## Directions for this task
The required output is the lines below from the line containing "turquoise teapot: 13 -> 12" to the line containing "grey traffic cone: 1 -> 3", inclusive, retyped exactly. No other lines belong in it.

## Data in this exercise
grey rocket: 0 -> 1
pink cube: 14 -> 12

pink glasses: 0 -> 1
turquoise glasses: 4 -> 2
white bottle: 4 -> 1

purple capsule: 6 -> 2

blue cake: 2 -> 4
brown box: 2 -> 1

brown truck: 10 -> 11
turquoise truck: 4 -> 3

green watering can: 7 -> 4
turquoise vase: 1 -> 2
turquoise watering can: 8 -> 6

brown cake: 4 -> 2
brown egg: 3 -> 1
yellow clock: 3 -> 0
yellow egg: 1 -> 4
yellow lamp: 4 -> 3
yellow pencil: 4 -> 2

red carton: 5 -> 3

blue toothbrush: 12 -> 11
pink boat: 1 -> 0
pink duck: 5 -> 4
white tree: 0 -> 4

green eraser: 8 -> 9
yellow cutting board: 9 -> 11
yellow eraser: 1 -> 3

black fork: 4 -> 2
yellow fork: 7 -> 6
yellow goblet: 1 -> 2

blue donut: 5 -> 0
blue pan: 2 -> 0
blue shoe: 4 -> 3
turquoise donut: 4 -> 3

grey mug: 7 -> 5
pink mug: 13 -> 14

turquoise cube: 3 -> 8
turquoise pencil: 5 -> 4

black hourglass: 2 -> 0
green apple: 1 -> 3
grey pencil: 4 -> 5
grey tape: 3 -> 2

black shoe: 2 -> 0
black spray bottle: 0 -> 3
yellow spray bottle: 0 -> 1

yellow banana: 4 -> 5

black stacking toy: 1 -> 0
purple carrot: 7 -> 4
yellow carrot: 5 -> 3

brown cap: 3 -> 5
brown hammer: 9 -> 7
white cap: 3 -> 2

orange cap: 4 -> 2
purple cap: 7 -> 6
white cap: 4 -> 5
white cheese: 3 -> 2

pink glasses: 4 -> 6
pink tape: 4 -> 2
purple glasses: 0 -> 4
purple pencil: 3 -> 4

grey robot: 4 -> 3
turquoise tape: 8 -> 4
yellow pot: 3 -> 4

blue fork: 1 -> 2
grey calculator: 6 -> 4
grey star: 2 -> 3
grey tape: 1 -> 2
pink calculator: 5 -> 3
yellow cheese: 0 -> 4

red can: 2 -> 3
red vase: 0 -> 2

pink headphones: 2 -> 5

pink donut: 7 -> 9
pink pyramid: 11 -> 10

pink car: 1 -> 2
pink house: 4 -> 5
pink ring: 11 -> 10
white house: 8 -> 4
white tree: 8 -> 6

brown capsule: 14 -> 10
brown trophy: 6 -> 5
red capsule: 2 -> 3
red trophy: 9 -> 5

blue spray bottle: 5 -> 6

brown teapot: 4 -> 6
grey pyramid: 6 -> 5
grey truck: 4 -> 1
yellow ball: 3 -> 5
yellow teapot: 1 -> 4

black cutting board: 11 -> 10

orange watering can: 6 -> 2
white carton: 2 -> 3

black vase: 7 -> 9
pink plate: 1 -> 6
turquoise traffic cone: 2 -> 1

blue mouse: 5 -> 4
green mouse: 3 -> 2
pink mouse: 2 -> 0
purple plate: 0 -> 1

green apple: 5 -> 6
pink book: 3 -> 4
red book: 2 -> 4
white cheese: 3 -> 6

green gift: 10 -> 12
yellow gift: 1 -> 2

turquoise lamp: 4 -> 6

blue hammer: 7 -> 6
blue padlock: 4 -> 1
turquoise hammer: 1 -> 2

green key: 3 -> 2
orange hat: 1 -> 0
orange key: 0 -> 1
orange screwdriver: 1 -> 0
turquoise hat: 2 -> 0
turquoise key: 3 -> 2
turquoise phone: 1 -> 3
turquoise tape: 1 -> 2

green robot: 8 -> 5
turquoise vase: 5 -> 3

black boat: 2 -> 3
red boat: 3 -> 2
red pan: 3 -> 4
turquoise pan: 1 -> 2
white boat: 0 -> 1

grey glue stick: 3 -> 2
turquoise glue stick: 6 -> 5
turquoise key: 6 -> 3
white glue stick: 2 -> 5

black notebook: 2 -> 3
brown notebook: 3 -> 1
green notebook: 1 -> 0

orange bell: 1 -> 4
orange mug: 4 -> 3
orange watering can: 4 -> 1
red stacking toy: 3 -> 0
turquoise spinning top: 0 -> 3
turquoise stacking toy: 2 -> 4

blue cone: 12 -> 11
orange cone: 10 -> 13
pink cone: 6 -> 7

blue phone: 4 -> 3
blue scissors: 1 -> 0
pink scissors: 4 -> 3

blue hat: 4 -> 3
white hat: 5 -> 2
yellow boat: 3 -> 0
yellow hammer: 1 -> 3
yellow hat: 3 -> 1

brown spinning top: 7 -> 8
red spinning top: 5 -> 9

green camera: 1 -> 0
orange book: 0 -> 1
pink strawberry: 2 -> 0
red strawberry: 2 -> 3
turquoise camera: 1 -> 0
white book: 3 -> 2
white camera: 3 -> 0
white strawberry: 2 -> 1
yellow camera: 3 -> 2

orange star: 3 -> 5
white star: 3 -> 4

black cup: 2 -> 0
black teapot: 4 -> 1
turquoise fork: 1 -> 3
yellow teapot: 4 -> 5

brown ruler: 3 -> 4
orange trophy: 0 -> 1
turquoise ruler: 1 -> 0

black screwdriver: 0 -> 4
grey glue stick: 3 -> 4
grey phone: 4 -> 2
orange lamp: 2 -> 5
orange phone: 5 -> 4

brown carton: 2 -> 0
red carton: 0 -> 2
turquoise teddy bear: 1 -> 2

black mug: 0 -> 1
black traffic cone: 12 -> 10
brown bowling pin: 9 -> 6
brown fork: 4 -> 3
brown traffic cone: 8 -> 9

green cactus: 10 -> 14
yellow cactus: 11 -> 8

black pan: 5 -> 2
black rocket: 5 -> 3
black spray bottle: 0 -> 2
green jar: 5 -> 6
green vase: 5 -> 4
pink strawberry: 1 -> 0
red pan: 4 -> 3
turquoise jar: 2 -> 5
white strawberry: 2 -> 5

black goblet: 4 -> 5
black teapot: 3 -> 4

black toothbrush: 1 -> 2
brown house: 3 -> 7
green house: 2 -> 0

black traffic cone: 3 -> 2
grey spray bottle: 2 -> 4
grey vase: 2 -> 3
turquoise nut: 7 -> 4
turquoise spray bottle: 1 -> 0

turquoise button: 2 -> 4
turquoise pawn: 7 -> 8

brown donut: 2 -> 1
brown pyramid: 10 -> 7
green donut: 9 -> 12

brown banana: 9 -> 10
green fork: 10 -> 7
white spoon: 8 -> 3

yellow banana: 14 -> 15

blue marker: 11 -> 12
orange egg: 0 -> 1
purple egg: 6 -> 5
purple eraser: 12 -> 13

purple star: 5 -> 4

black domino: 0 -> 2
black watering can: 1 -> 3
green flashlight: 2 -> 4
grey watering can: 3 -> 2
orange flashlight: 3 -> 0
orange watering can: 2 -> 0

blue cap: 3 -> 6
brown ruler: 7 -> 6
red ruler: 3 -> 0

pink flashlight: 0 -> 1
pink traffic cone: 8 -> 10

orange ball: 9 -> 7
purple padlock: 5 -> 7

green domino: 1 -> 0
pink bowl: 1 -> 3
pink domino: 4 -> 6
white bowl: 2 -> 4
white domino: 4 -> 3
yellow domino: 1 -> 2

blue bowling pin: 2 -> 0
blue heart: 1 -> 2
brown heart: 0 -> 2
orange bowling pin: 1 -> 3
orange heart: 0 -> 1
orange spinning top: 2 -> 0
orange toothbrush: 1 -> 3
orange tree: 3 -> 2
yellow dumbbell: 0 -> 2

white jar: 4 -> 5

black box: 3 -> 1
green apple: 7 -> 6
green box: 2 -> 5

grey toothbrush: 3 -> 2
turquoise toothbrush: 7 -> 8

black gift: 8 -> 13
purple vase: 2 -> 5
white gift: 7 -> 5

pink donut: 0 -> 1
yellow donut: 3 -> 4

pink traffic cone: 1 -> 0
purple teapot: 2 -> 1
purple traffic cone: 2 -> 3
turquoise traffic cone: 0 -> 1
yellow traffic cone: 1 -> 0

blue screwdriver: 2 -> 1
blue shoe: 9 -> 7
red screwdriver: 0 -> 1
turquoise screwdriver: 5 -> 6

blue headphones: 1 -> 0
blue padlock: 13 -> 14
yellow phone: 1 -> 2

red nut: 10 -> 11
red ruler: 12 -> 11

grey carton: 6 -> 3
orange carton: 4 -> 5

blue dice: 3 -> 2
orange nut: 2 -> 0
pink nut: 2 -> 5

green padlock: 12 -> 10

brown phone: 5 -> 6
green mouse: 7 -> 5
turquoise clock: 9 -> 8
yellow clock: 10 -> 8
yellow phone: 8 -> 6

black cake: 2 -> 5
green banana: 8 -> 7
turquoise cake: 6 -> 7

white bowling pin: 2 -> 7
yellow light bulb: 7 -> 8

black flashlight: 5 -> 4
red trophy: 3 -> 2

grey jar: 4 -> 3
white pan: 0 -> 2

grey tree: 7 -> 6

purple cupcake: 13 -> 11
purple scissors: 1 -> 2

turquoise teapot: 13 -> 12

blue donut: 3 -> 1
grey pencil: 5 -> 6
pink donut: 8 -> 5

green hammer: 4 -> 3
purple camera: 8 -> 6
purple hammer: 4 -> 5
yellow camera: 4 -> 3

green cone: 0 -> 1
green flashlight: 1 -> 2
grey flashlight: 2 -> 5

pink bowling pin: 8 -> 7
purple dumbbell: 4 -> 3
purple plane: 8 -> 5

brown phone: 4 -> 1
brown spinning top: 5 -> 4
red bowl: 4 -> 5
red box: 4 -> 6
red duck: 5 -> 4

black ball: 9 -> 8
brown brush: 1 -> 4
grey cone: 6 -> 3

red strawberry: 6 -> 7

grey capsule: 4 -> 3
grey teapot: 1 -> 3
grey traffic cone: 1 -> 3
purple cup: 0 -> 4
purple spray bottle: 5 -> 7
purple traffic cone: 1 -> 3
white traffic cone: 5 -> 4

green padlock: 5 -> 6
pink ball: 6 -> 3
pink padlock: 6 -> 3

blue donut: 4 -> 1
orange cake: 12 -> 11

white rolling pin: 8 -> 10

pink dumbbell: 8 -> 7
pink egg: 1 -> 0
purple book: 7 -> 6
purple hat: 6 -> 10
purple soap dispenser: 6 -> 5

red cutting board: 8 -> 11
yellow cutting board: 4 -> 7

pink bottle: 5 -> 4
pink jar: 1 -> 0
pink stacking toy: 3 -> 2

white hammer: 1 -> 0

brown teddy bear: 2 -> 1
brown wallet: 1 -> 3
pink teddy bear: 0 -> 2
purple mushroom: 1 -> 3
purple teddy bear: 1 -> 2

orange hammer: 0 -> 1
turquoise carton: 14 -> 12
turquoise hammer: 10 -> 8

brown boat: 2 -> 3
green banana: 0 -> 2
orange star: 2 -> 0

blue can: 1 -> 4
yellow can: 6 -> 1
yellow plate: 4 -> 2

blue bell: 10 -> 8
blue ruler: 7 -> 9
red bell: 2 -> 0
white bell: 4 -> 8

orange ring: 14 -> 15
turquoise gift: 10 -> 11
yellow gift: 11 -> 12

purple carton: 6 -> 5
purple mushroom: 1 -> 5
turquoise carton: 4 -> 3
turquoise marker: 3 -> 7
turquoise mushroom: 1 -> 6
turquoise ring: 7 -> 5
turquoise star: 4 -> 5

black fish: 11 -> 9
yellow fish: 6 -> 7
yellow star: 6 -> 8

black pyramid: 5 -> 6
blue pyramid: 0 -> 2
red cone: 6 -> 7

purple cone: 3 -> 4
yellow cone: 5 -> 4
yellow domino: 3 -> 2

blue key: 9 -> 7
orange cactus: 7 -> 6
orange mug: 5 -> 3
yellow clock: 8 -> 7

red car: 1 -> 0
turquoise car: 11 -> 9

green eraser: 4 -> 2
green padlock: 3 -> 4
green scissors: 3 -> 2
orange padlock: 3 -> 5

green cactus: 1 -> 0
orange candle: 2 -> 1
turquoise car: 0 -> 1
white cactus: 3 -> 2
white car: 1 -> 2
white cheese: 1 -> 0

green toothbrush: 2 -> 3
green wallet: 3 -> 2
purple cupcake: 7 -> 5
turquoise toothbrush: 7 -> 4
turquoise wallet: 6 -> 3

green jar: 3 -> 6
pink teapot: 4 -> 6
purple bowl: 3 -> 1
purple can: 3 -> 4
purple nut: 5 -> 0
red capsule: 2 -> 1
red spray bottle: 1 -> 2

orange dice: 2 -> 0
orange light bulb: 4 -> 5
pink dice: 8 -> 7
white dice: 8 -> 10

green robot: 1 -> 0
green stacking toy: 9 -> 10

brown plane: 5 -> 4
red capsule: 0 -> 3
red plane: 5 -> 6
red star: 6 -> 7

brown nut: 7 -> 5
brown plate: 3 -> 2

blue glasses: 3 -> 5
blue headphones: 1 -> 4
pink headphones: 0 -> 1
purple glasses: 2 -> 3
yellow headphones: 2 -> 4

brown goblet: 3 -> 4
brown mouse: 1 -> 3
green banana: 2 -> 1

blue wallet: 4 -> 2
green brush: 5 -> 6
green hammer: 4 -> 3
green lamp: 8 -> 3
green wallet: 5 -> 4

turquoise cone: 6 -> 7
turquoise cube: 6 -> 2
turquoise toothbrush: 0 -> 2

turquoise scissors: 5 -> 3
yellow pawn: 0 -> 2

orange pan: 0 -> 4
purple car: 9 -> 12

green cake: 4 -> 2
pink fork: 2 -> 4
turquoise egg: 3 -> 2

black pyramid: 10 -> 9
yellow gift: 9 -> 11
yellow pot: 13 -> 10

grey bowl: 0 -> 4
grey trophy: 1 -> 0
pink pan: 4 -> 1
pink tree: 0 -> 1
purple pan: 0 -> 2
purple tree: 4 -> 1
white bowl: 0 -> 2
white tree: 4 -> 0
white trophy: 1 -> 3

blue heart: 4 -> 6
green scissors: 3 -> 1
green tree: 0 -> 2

## Written answer
turquoise teapot: 13 -> 12

blue donut: 3 -> 1
grey pencil: 5 -> 6
pink donut: 8 -> 5

green hammer: 4 -> 3
purple camera: 8 -> 6
purple hammer: 4 -> 5
yellow camera: 4 -> 3

green cone: 0 -> 1
green flashlight: 1 -> 2
grey flashlight: 2 -> 5

pink bowling pin: 8 -> 7
purple dumbbell: 4 -> 3
purple plane: 8 -> 5

brown phone: 4 -> 1
brown spinning top: 5 -> 4
red bowl: 4 -> 5
red box: 4 -> 6
red duck: 5 -> 4

black ball: 9 -> 8
brown brush: 1 -> 4
grey cone: 6 -> 3

red strawberry: 6 -> 7

grey capsule: 4 -> 3
grey teapot: 1 -> 3
grey traffic cone: 1 -> 3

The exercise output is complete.